## TASK
From the line that contains "cyan semicircle: (140, 70)" down to the last line of the entries, please return everything exactly, except the pictures.

## THE RECORDS

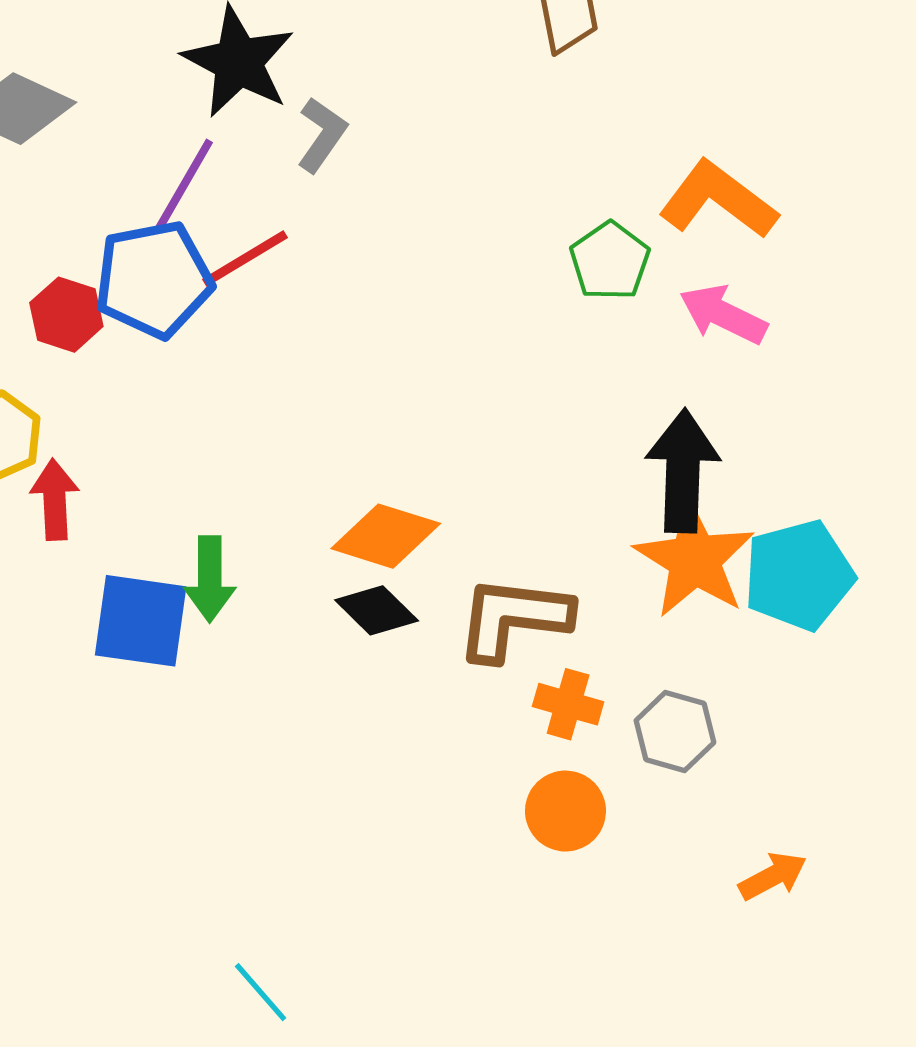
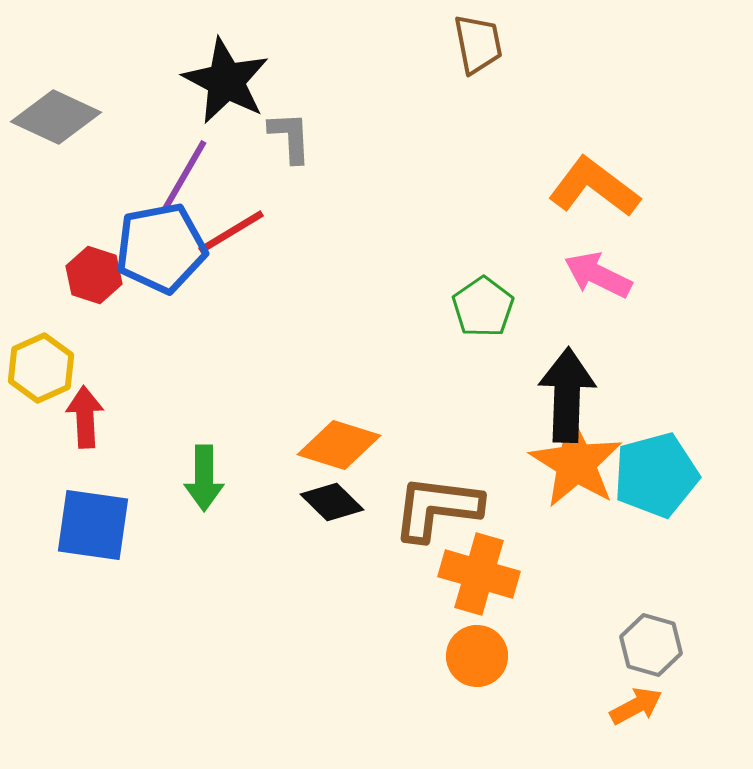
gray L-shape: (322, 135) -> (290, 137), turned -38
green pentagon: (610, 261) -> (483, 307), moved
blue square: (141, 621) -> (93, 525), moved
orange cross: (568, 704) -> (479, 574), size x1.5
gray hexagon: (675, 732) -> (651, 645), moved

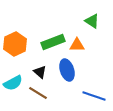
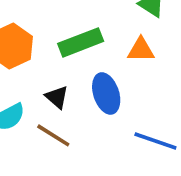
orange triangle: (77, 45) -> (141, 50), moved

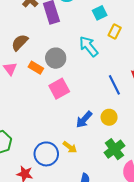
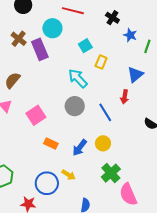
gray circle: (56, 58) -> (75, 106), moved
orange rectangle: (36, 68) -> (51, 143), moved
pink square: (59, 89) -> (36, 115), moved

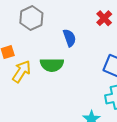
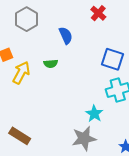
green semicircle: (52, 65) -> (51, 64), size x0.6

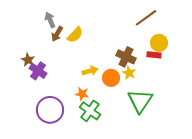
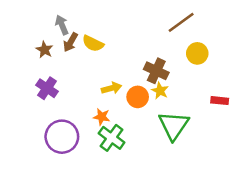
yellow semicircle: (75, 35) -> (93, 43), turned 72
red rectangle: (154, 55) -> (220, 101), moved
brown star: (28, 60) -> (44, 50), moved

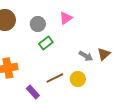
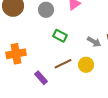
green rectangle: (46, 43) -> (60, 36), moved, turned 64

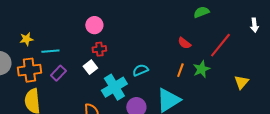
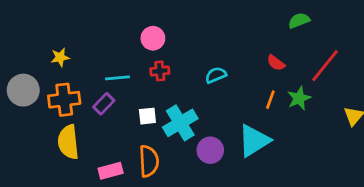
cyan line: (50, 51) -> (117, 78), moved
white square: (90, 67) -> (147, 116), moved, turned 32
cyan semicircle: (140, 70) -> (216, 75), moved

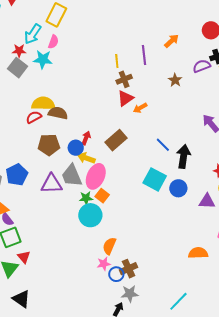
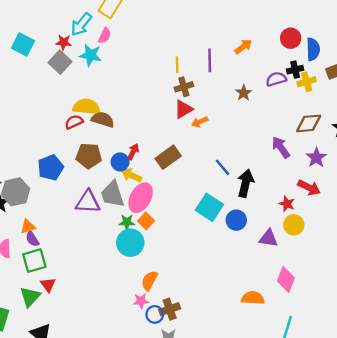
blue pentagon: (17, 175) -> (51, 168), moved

## RESPONSE TO THE EXERCISE
cyan semicircle: (140, 70) -> (216, 75), moved

blue pentagon: (17, 175) -> (51, 168), moved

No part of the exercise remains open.